> **Dataset content**
▼

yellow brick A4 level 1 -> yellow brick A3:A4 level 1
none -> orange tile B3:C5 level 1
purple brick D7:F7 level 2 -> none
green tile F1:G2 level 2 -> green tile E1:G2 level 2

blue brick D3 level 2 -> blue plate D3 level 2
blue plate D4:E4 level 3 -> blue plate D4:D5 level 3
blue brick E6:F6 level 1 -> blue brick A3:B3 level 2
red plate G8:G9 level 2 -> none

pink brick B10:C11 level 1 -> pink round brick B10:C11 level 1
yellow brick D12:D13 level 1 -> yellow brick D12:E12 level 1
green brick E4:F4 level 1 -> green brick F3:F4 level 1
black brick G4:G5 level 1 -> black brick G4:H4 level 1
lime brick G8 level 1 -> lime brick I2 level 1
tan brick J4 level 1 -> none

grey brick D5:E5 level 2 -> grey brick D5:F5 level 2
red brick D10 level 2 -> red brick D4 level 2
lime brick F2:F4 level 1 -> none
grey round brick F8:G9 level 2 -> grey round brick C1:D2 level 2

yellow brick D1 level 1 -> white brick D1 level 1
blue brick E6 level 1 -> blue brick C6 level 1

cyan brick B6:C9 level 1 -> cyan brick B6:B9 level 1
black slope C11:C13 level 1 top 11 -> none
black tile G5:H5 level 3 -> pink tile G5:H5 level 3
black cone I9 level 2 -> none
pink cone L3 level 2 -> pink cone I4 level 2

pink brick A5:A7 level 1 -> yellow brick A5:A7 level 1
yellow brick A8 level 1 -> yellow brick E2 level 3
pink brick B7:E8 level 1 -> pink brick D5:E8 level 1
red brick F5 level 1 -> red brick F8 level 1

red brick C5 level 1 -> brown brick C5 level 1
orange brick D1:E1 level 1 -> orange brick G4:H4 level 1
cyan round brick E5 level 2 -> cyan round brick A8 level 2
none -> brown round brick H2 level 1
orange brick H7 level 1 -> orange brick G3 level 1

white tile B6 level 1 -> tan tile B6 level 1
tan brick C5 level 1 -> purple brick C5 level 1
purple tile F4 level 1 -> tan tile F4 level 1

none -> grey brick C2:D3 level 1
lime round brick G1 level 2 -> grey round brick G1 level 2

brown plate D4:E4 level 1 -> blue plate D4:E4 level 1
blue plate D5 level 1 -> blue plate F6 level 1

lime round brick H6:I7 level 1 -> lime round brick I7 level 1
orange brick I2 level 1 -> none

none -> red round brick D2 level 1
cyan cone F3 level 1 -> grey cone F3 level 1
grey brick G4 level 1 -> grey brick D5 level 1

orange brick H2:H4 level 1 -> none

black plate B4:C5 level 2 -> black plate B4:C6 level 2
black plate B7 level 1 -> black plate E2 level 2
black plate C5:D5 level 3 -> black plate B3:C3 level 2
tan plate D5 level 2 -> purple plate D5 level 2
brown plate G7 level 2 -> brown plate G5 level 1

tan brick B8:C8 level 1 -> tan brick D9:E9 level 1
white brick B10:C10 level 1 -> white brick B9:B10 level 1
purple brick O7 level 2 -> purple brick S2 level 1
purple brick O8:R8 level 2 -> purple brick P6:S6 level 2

▲

> **What is expected**
Recreate the listing word for word, omitting nothing.

> **Result for this task**
yellow brick A4 level 1 -> yellow brick A3:A4 level 1
none -> orange tile B3:C5 level 1
purple brick D7:F7 level 2 -> none
green tile F1:G2 level 2 -> green tile E1:G2 level 2

blue brick D3 level 2 -> blue plate D3 level 2
blue plate D4:E4 level 3 -> blue plate D4:D5 level 3
blue brick E6:F6 level 1 -> blue brick A3:B3 level 2
red plate G8:G9 level 2 -> none

pink brick B10:C11 level 1 -> pink round brick B10:C11 level 1
yellow brick D12:D13 level 1 -> yellow brick D12:E12 level 1
green brick E4:F4 level 1 -> green brick F3:F4 level 1
black brick G4:G5 level 1 -> black brick G4:H4 level 1
lime brick G8 level 1 -> lime brick I2 level 1
tan brick J4 level 1 -> none

grey brick D5:E5 level 2 -> grey brick D5:F5 level 2
red brick D10 level 2 -> red brick D4 level 2
lime brick F2:F4 level 1 -> none
grey round brick F8:G9 level 2 -> grey round brick C1:D2 level 2

yellow brick D1 level 1 -> white brick D1 level 1
blue brick E6 level 1 -> blue brick C6 level 1

cyan brick B6:C9 level 1 -> cyan brick B6:B9 level 1
black slope C11:C13 level 1 top 11 -> none
black tile G5:H5 level 3 -> pink tile G5:H5 level 3
black cone I9 level 2 -> none
pink cone L3 level 2 -> pink cone I4 level 2

pink brick A5:A7 level 1 -> yellow brick A5:A7 level 1
yellow brick A8 level 1 -> yellow brick E2 level 3
pink brick B7:E8 level 1 -> pink brick D5:E8 level 1
red brick F5 level 1 -> red brick F8 level 1

red brick C5 level 1 -> brown brick C5 level 1
orange brick D1:E1 level 1 -> orange brick G4:H4 level 1
cyan round brick E5 level 2 -> cyan round brick A8 level 2
none -> brown round brick H2 level 1
orange brick H7 level 1 -> orange brick G3 level 1

white tile B6 level 1 -> tan tile B6 level 1
tan brick C5 level 1 -> purple brick C5 level 1
purple tile F4 level 1 -> tan tile F4 level 1

none -> grey brick C2:D3 level 1
lime round brick G1 level 2 -> grey round brick G1 level 2

brown plate D4:E4 level 1 -> blue plate D4:E4 level 1
blue plate D5 level 1 -> blue plate F6 level 1

lime round brick H6:I7 level 1 -> lime round brick I7 level 1
orange brick I2 level 1 -> none

none -> red round brick D2 level 1
cyan cone F3 level 1 -> grey cone F3 level 1
grey brick G4 level 1 -> grey brick D5 level 1

orange brick H2:H4 level 1 -> none

black plate B4:C5 level 2 -> black plate B4:C6 level 2
black plate B7 level 1 -> black plate E2 level 2
black plate C5:D5 level 3 -> black plate B3:C3 level 2
tan plate D5 level 2 -> purple plate D5 level 2
brown plate G7 level 2 -> brown plate G5 level 1

tan brick B8:C8 level 1 -> tan brick D9:E9 level 1
white brick B10:C10 level 1 -> white brick B9:B10 level 1
purple brick O7 level 2 -> purple brick S2 level 1
purple brick O8:R8 level 2 -> purple brick P6:S6 level 2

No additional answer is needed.